Dataset content Start Marker
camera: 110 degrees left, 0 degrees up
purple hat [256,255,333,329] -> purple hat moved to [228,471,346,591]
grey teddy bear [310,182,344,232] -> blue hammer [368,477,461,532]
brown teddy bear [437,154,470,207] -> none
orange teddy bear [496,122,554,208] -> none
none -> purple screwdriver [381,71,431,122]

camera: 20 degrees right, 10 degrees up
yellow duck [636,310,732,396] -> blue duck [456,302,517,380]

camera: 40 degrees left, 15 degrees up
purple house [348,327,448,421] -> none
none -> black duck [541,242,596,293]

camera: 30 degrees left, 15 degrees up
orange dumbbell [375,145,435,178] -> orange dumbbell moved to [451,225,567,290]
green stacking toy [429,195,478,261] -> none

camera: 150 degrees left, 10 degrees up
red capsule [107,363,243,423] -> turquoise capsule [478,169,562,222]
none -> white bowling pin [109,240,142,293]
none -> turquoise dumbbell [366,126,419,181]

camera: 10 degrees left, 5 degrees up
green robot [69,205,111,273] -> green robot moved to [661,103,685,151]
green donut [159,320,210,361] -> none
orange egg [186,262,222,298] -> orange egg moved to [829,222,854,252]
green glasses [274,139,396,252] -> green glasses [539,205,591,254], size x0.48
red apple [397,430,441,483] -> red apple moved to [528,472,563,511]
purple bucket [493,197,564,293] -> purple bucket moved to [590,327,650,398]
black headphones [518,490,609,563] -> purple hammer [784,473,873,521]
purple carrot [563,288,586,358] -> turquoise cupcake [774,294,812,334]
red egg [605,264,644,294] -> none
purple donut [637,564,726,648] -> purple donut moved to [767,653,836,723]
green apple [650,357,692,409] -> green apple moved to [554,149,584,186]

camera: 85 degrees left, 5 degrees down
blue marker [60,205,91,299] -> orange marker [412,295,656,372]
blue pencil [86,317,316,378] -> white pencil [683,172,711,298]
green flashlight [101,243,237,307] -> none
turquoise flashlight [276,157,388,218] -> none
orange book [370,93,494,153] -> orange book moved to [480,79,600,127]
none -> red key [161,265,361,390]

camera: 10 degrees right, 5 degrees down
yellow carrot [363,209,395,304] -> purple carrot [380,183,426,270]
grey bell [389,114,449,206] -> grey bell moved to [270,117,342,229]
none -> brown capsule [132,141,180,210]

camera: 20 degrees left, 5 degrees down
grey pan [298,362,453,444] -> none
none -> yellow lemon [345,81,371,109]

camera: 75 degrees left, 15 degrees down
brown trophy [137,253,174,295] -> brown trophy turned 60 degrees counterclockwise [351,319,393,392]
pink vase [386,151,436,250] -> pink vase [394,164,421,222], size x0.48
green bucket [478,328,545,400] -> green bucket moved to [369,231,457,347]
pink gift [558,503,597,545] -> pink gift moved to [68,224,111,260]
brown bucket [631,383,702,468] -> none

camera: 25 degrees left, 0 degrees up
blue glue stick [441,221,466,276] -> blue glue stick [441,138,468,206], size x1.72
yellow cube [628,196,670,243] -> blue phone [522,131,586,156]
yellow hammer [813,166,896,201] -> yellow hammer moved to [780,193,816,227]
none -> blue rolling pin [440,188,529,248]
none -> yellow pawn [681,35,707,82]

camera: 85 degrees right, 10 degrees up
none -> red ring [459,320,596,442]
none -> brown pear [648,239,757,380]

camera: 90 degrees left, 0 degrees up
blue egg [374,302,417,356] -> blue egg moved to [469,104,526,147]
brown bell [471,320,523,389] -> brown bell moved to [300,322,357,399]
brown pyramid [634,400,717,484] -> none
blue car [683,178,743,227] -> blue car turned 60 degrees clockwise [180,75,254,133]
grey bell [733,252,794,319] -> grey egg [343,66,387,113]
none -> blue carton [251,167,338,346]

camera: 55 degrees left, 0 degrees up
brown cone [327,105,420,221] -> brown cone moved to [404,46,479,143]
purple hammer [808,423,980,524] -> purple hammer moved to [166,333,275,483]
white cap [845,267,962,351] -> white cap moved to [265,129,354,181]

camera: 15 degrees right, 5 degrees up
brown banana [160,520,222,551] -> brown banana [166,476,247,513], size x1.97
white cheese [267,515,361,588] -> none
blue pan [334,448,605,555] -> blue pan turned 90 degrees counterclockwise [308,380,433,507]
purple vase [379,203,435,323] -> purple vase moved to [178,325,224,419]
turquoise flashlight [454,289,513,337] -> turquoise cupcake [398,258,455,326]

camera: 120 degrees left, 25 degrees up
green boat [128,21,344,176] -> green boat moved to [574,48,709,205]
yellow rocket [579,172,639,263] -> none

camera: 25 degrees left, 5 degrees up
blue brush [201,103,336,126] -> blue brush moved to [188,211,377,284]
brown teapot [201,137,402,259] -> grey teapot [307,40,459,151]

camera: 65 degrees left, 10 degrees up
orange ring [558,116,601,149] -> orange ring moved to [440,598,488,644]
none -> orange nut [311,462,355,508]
Dataset content End Marker
> [Goal of the exercise]: Within the data above, the span starting at the line containing "grey bell [389,114,449,206]" and ending at the line containing "none -> blue carton [251,167,338,346]" is to be retyped exactly, with no other lines.

> [Answer to this task]:
grey bell [389,114,449,206] -> grey bell moved to [270,117,342,229]
none -> brown capsule [132,141,180,210]

camera: 20 degrees left, 5 degrees down
grey pan [298,362,453,444] -> none
none -> yellow lemon [345,81,371,109]

camera: 75 degrees left, 15 degrees down
brown trophy [137,253,174,295] -> brown trophy turned 60 degrees counterclockwise [351,319,393,392]
pink vase [386,151,436,250] -> pink vase [394,164,421,222], size x0.48
green bucket [478,328,545,400] -> green bucket moved to [369,231,457,347]
pink gift [558,503,597,545] -> pink gift moved to [68,224,111,260]
brown bucket [631,383,702,468] -> none

camera: 25 degrees left, 0 degrees up
blue glue stick [441,221,466,276] -> blue glue stick [441,138,468,206], size x1.72
yellow cube [628,196,670,243] -> blue phone [522,131,586,156]
yellow hammer [813,166,896,201] -> yellow hammer moved to [780,193,816,227]
none -> blue rolling pin [440,188,529,248]
none -> yellow pawn [681,35,707,82]

camera: 85 degrees right, 10 degrees up
none -> red ring [459,320,596,442]
none -> brown pear [648,239,757,380]

camera: 90 degrees left, 0 degrees up
blue egg [374,302,417,356] -> blue egg moved to [469,104,526,147]
brown bell [471,320,523,389] -> brown bell moved to [300,322,357,399]
brown pyramid [634,400,717,484] -> none
blue car [683,178,743,227] -> blue car turned 60 degrees clockwise [180,75,254,133]
grey bell [733,252,794,319] -> grey egg [343,66,387,113]
none -> blue carton [251,167,338,346]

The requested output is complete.